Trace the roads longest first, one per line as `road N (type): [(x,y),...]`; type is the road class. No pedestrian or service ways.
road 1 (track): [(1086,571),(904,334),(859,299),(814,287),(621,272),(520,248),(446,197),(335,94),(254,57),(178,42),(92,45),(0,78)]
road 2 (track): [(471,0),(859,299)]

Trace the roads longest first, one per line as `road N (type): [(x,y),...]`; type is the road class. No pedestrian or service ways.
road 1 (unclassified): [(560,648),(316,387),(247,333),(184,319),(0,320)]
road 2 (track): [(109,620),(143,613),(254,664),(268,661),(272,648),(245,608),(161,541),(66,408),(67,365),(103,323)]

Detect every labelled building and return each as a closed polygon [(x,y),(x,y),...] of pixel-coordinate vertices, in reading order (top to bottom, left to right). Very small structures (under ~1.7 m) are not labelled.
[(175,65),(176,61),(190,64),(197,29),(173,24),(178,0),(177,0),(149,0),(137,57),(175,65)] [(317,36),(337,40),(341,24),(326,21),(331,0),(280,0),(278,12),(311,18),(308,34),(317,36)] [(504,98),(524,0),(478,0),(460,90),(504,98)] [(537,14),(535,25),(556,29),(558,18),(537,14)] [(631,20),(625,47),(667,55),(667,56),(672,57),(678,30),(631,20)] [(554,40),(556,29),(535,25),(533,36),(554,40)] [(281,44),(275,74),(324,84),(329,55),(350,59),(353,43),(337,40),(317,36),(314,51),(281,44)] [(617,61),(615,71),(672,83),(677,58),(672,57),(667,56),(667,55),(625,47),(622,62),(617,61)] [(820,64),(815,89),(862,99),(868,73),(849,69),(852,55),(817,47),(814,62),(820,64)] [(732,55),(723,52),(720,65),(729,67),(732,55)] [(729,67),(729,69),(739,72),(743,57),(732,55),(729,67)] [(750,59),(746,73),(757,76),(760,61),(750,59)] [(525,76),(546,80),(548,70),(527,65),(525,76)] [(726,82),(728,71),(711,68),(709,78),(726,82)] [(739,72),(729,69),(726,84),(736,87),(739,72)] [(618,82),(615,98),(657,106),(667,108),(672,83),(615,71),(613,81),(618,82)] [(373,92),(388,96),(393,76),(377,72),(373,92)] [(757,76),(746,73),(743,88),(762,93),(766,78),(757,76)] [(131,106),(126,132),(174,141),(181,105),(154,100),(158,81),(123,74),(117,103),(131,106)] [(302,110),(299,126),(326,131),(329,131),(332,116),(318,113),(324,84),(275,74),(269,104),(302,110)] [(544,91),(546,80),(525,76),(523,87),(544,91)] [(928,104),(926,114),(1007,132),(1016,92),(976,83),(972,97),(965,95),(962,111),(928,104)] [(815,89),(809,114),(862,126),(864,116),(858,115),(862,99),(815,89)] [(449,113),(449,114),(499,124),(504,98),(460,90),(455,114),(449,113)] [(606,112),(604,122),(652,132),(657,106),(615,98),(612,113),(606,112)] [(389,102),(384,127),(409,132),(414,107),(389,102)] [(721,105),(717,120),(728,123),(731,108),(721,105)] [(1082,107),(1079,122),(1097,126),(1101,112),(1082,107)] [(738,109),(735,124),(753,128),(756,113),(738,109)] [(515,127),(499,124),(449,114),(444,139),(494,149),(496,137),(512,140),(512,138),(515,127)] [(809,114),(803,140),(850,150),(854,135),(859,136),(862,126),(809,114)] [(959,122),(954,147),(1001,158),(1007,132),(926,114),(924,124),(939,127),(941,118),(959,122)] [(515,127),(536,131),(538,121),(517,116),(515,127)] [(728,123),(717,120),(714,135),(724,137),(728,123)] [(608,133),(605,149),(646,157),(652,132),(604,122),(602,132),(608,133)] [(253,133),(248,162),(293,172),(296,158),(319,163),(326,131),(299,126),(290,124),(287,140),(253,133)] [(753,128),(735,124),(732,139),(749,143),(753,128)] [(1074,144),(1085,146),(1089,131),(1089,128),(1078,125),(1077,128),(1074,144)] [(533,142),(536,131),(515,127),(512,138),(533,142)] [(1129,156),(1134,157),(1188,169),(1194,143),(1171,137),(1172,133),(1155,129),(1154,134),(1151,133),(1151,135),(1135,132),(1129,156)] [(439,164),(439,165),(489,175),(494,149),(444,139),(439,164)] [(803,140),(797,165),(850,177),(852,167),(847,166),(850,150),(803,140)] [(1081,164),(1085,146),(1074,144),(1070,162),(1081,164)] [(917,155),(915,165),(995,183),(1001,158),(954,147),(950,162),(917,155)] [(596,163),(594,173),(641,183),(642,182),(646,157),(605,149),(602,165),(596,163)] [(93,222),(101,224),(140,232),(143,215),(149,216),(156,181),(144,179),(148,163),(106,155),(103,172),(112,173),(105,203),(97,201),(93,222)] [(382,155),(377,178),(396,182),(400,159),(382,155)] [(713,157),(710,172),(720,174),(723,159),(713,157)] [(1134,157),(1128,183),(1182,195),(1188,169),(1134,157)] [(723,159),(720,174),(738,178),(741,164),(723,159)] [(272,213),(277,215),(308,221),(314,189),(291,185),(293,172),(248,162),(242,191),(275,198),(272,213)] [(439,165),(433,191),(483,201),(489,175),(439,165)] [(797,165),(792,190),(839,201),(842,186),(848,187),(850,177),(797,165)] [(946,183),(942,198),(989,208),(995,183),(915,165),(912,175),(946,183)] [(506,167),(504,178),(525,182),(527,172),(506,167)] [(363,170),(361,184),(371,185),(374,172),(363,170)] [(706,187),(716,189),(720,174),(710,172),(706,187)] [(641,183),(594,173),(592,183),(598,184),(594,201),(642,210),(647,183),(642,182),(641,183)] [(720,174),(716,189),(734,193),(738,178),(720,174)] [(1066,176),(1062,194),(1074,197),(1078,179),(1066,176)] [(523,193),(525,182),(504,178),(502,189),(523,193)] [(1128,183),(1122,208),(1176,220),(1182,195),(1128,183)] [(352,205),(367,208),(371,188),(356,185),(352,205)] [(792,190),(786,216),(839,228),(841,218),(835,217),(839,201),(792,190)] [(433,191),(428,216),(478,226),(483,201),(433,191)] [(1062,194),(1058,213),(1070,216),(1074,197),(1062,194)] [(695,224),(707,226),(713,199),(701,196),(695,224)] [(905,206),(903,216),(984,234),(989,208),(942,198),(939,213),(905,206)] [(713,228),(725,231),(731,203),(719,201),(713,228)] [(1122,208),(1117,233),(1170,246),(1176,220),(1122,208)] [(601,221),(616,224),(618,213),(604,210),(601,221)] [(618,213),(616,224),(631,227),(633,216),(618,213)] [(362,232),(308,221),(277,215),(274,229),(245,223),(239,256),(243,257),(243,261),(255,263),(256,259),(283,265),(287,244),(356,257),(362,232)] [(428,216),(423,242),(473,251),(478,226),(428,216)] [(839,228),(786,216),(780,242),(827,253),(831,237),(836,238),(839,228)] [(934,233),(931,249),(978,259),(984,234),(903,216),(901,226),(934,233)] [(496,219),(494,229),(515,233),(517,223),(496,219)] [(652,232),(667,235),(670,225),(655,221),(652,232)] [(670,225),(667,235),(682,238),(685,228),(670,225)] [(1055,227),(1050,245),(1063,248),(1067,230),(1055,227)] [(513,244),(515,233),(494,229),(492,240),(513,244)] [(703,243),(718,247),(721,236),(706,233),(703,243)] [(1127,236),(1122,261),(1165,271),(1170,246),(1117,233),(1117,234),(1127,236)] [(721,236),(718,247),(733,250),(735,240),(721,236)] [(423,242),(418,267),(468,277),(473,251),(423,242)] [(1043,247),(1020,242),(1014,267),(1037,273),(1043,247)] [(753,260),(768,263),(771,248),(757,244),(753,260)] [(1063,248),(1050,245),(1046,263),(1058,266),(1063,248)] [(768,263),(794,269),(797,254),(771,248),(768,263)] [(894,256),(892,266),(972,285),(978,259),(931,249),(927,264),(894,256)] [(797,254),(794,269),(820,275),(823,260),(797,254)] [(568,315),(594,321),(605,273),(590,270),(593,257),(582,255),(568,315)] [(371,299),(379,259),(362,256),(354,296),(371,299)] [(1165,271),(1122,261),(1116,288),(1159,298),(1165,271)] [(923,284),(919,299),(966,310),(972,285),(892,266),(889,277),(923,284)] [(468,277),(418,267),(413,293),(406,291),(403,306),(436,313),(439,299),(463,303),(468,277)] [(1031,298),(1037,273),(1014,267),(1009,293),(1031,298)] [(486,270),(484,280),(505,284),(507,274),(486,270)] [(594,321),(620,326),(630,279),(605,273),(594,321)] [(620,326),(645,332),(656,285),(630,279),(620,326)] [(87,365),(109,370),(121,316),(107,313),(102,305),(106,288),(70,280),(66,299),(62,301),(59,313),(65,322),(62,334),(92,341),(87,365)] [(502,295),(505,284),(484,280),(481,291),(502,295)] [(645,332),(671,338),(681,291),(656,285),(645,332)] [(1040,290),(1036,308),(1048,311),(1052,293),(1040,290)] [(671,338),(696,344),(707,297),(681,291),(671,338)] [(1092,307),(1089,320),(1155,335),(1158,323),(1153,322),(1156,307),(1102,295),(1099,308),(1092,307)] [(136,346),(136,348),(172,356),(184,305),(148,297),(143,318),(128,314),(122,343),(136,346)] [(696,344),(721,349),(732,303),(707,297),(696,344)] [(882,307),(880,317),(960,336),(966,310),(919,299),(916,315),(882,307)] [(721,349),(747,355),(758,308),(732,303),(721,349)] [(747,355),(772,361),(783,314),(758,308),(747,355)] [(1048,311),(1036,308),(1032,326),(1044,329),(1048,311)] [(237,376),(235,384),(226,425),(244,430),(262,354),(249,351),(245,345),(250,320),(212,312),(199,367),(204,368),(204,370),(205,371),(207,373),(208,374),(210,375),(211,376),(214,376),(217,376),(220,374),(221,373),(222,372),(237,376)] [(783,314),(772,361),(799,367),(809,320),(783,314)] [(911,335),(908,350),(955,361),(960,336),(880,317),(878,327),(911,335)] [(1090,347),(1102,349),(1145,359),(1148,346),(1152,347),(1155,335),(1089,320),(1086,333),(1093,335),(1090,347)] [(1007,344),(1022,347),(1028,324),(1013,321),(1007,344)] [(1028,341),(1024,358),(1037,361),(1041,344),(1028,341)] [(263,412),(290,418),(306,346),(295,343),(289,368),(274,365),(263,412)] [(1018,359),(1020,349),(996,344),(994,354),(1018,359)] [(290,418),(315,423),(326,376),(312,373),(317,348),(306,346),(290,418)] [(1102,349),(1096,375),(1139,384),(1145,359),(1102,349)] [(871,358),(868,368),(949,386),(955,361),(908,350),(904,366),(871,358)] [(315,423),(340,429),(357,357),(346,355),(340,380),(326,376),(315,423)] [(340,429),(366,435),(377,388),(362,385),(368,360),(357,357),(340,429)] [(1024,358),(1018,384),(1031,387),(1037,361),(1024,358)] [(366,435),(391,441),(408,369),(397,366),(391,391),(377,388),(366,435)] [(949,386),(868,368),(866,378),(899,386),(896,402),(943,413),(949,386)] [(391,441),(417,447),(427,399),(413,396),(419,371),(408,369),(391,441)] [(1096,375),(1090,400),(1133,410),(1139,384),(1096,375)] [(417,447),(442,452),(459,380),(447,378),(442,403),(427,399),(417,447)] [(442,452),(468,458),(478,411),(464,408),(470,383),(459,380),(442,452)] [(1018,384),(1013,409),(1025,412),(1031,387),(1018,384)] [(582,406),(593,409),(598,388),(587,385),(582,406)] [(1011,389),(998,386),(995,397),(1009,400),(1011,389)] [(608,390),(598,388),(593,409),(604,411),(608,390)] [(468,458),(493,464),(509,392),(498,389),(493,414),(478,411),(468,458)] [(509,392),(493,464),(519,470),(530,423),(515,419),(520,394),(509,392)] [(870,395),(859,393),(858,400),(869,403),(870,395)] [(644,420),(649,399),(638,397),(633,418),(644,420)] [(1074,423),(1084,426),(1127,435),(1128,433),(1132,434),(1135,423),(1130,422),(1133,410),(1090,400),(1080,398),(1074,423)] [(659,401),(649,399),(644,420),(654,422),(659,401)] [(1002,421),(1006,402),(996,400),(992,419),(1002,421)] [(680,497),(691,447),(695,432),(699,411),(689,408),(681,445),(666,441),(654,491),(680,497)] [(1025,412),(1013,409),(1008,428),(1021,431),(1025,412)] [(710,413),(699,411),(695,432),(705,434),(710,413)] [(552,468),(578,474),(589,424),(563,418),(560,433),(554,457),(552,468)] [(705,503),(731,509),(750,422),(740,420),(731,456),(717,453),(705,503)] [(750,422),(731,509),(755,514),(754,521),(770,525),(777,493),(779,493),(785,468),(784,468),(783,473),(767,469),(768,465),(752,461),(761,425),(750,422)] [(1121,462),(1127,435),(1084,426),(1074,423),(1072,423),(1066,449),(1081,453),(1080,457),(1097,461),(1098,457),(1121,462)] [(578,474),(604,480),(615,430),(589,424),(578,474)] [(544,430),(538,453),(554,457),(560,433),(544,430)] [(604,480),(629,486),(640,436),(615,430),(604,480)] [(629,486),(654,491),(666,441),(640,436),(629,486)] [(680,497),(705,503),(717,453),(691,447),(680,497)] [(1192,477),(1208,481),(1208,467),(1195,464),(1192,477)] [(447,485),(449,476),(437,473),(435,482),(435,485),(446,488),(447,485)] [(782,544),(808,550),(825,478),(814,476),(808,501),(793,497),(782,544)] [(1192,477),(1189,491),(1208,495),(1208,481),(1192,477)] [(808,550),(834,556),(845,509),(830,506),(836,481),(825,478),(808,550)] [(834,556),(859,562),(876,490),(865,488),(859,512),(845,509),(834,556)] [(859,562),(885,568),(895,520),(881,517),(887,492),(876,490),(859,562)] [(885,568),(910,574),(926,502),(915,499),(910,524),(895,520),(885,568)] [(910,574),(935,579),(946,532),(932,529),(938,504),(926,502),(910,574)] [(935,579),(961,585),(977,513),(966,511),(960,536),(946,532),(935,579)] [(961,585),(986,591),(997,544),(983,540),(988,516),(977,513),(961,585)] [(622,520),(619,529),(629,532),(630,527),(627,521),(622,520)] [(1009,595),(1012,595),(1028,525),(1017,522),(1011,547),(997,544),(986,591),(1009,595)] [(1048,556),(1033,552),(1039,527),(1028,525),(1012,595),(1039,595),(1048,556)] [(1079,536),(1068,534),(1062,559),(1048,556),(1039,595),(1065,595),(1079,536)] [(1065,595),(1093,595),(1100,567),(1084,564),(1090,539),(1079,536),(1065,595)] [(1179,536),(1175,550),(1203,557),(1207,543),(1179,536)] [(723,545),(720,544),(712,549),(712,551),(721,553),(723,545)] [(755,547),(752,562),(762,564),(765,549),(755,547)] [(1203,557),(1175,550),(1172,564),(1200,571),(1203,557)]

Exercise:
Return the lines of the listing where the string "track" appears.

Reply to the task:
road 1 (track): [(1086,571),(904,334),(859,299),(814,287),(621,272),(520,248),(446,197),(335,94),(254,57),(178,42),(92,45),(0,78)]
road 2 (track): [(471,0),(859,299)]
road 2 (track): [(109,620),(143,613),(254,664),(268,661),(272,648),(245,608),(161,541),(66,408),(67,365),(103,323)]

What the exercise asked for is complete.